Task item: Exactly the lines from the one with "cyan brick B4:B5" through the last line of the listing must be given again.

Given information:

=======

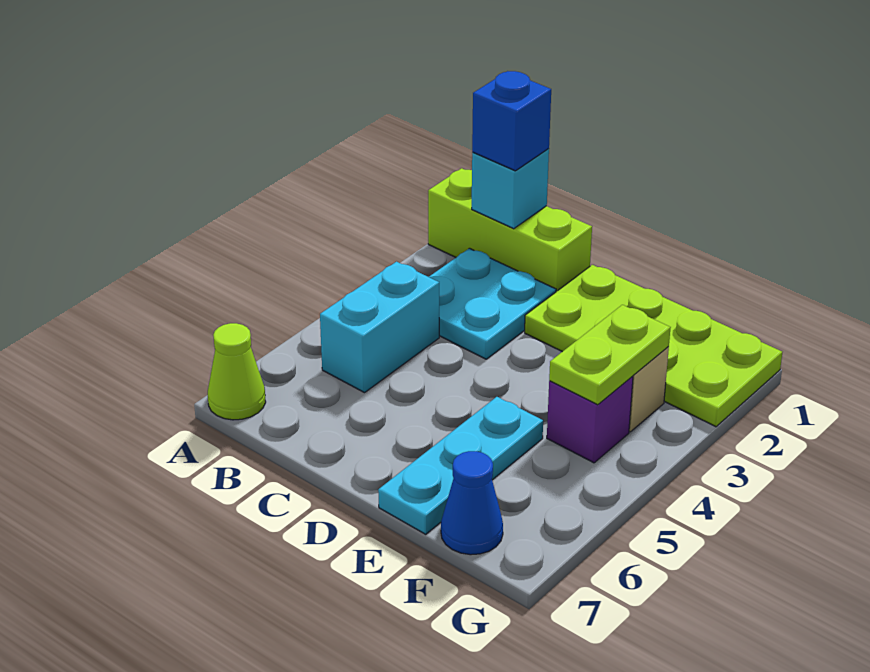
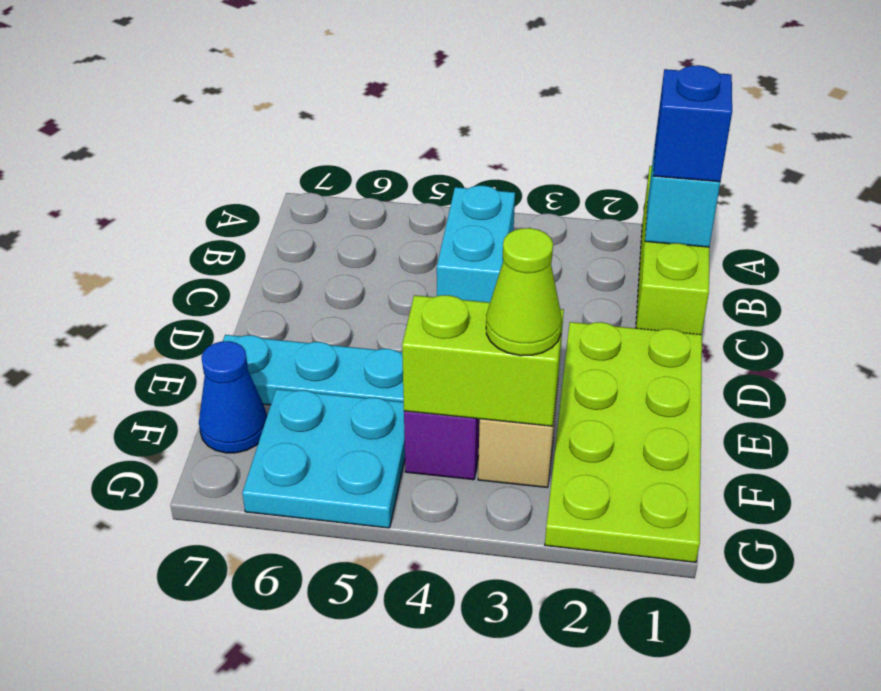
lime cone A7 level 1 -> lime cone F3 level 3
cyan plate B2:C3 level 1 -> cyan plate F5:G6 level 1
cyan brick B4:B5 level 1 -> cyan brick B4:C4 level 1
lime plate F3:F4 level 2 -> lime brick F3:F4 level 2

=======

Result of the exercise:
cyan brick B4:B5 level 1 -> cyan brick B4:C4 level 1
lime plate F3:F4 level 2 -> lime brick F3:F4 level 2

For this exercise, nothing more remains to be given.